(Scene edit records)
· · · · ·
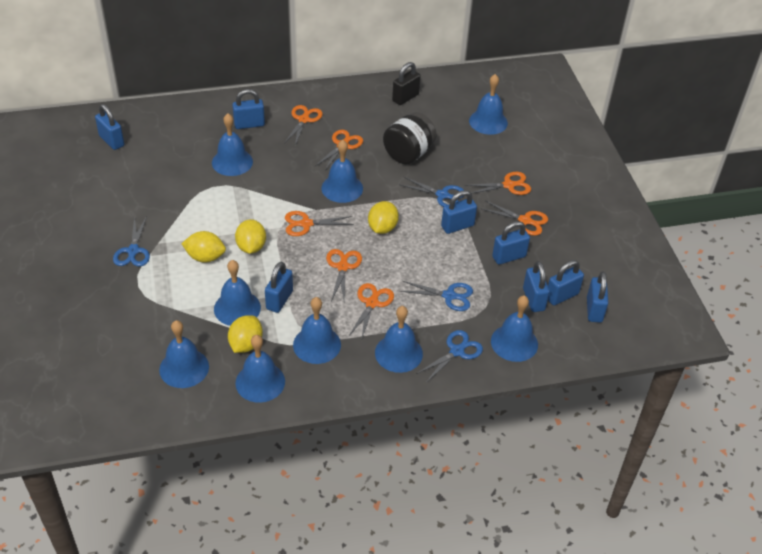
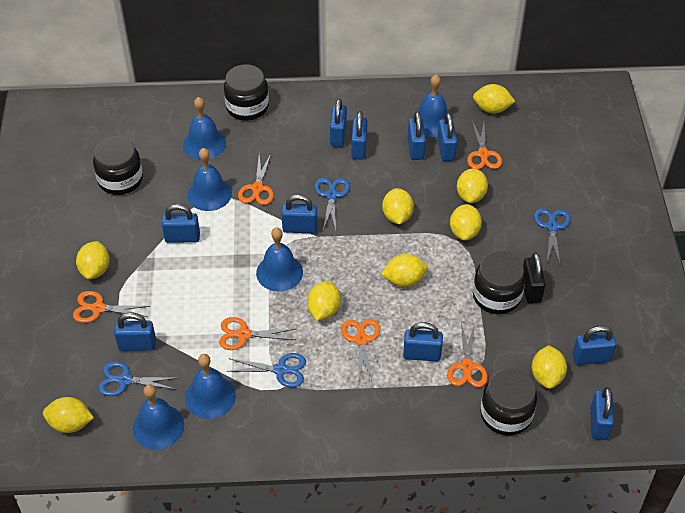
black jar: 1 -> 4
blue bell: 9 -> 6
blue padlock: 8 -> 10
orange scissors: 7 -> 6
yellow lemon: 4 -> 9

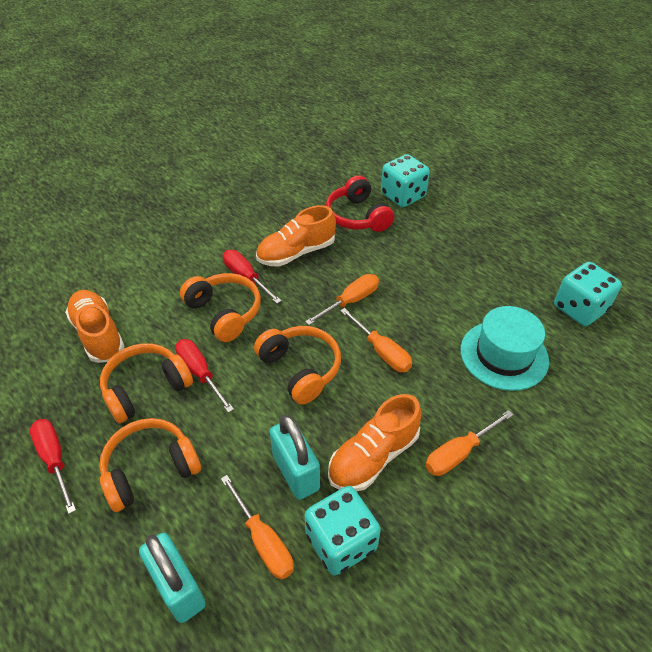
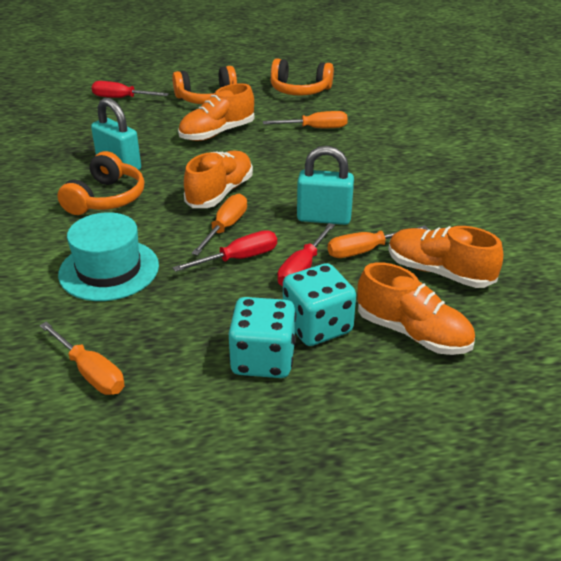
orange headphones: 4 -> 3
orange shoe: 3 -> 4
red headphones: 1 -> 0
turquoise dice: 3 -> 2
· · · · ·
WHAT IS NEEDED
Scan the entries above and work out how many lines include the word "orange"; the reply is that number alone.

YOUR SOLUTION
3